Turn the lines of all the entries below into a numbered list, skipping any blank lines. Leave the pictures out.

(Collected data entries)
★ ★ ★ ★ ★ ★ ★
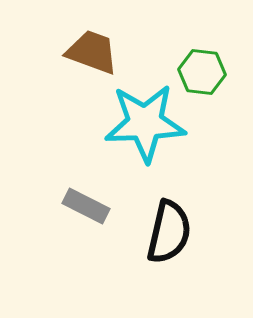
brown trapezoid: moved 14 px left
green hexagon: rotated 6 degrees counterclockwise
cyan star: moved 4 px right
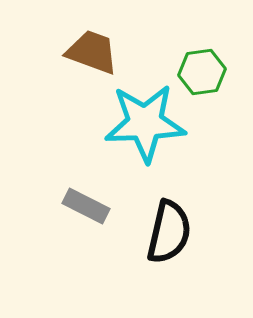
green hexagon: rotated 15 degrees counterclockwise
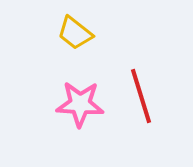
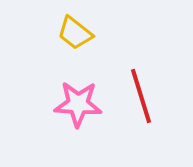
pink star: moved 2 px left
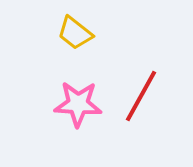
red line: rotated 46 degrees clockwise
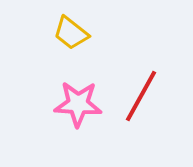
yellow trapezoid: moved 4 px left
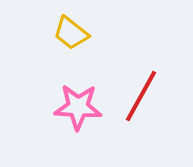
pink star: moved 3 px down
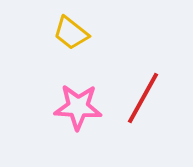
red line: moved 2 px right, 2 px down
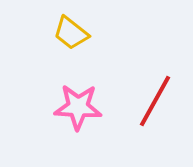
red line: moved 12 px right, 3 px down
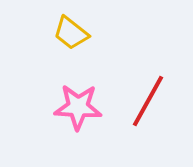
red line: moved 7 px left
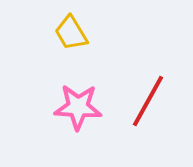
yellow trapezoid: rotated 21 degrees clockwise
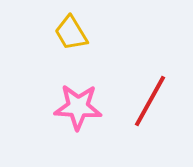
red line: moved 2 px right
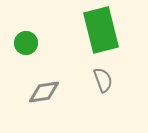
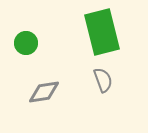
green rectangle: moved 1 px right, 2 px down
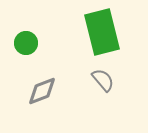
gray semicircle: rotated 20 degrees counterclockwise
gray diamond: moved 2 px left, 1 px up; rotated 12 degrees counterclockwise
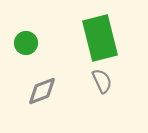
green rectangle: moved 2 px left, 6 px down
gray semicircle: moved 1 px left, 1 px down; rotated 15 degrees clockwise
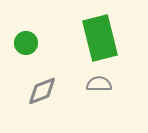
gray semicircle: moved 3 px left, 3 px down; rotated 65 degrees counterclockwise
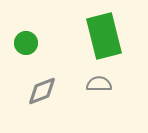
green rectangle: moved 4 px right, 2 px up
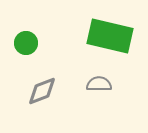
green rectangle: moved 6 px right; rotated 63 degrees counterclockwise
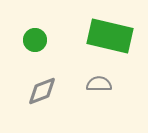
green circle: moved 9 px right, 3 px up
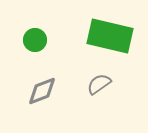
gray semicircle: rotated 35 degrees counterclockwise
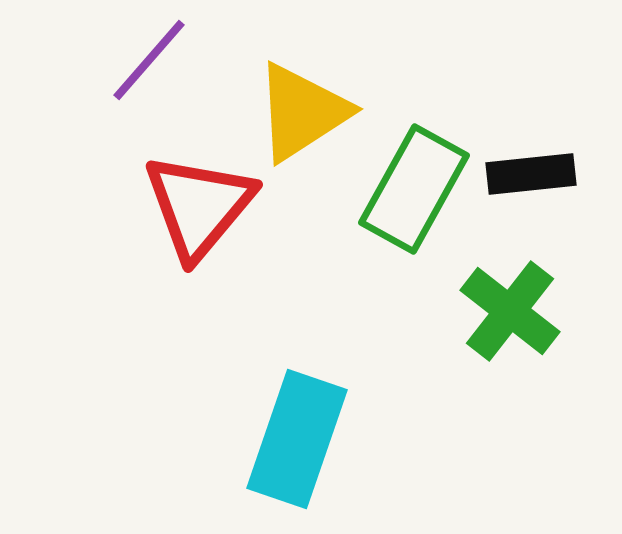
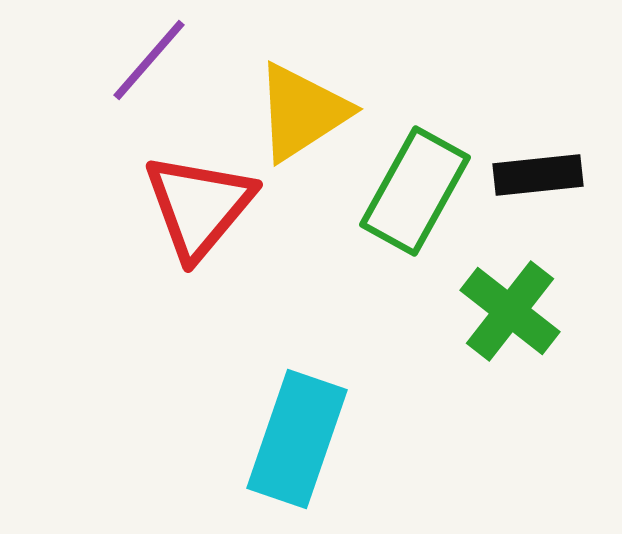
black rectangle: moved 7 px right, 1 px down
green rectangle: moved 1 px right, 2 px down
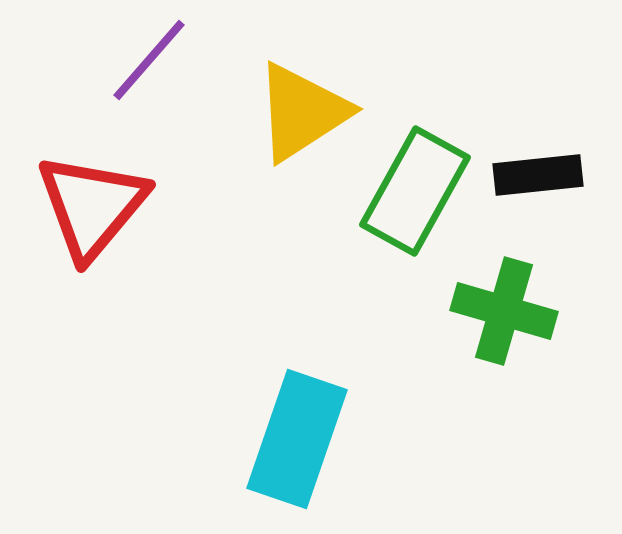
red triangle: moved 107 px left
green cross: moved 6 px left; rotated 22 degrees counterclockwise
★ ★ ★ ★ ★ ★ ★
* [REPLY TO THE TASK]
1. brown trapezoid: moved 14 px left
2. green hexagon: rotated 6 degrees counterclockwise
3. cyan star: moved 4 px right
4. green hexagon: rotated 15 degrees counterclockwise
5. pink star: moved 2 px left
6. red line: rotated 46 degrees clockwise
7. yellow trapezoid: moved 4 px left
8. pink star: moved 3 px down
9. red line: moved 2 px right, 2 px down
10. red line: moved 12 px right, 3 px down
11. red line: moved 7 px left
12. yellow trapezoid: rotated 21 degrees clockwise
13. red line: moved 2 px right
14. green rectangle: moved 1 px right, 2 px down
15. gray semicircle: rotated 20 degrees counterclockwise
16. gray diamond: moved 2 px left, 1 px up; rotated 12 degrees counterclockwise
17. green rectangle: moved 2 px left, 6 px down
18. gray semicircle: moved 1 px left, 1 px down; rotated 15 degrees clockwise
19. gray semicircle: moved 3 px left, 3 px down; rotated 65 degrees counterclockwise
20. green rectangle: moved 4 px right, 2 px up
21. green rectangle: moved 6 px right; rotated 63 degrees counterclockwise
22. green circle: moved 9 px right, 3 px up
23. gray semicircle: rotated 35 degrees counterclockwise
24. black rectangle: moved 7 px right, 1 px down
25. green rectangle: moved 1 px right, 2 px down
26. red triangle: moved 107 px left
27. green cross: moved 6 px left; rotated 22 degrees counterclockwise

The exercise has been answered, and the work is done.